> [Records provided]:

******************************

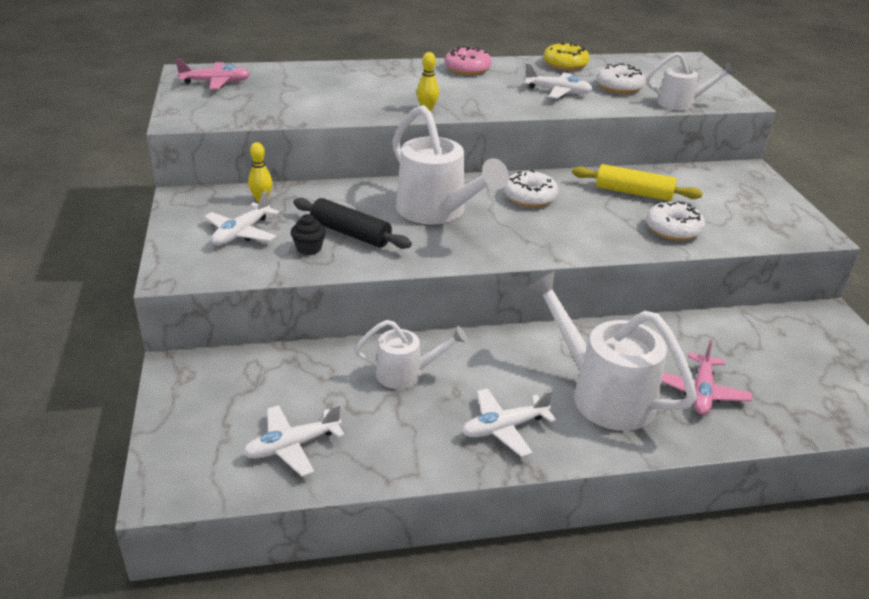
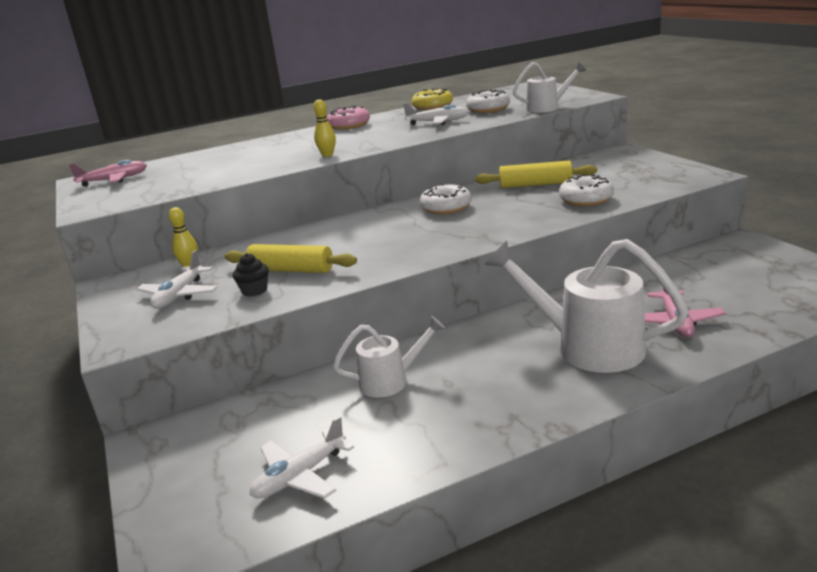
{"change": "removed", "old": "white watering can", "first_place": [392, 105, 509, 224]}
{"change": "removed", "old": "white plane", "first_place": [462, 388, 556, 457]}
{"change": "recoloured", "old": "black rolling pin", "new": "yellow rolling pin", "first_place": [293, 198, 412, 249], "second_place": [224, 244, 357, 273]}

******************************

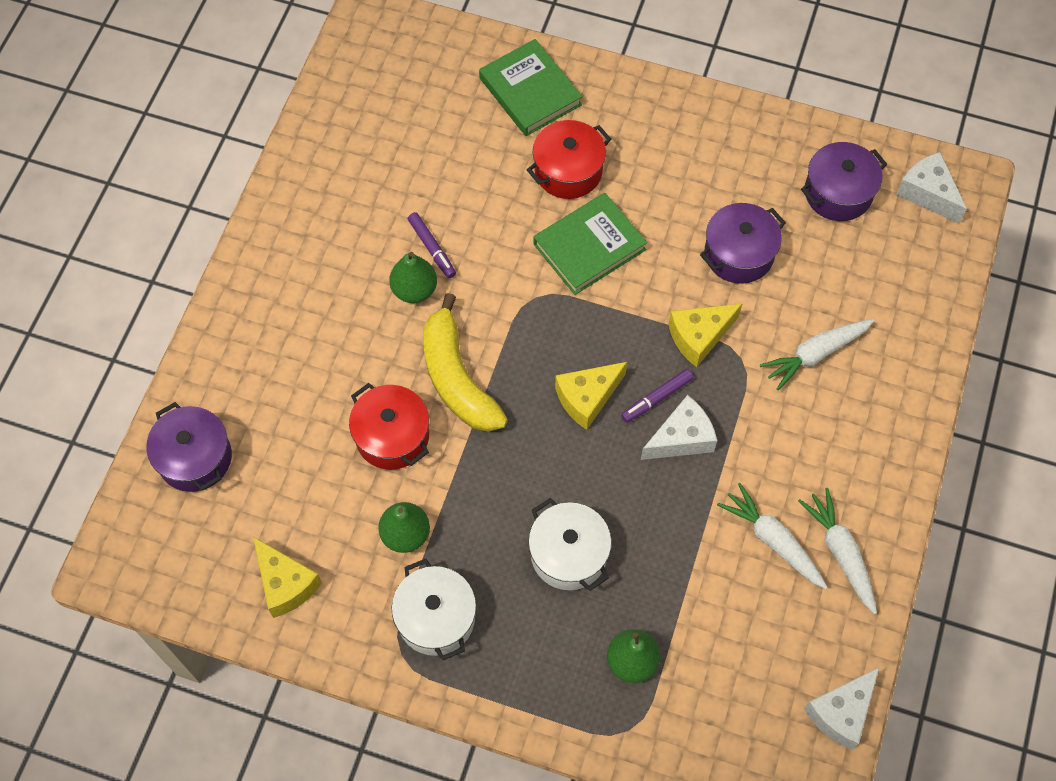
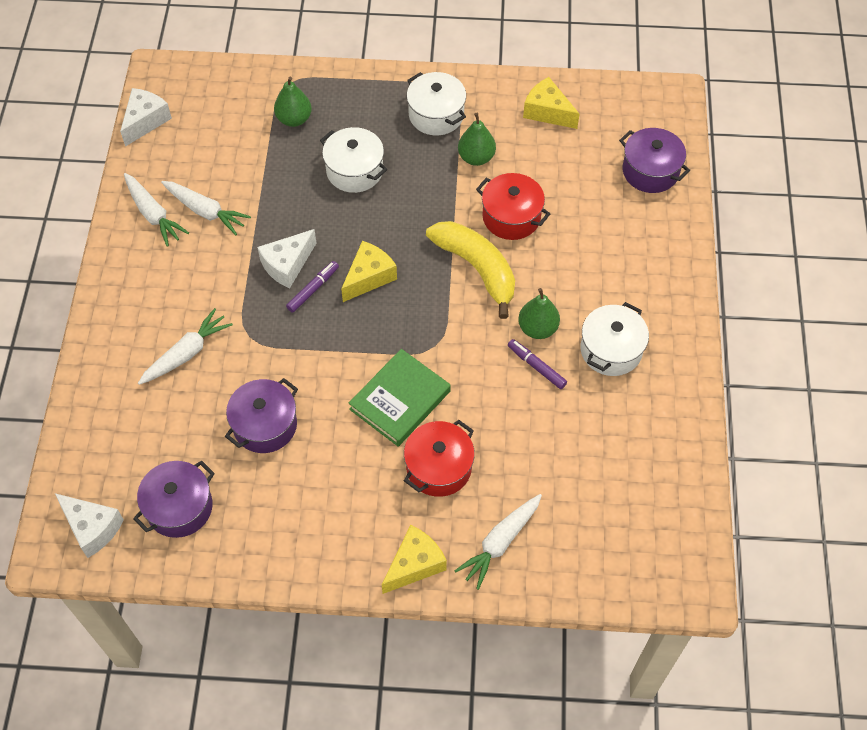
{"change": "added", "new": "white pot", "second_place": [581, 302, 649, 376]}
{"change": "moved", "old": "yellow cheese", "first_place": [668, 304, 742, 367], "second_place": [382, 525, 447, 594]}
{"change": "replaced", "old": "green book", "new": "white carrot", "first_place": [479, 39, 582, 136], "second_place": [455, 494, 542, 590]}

******************************

Report how many lines of the data above include "removed", giving the number and no other words.

2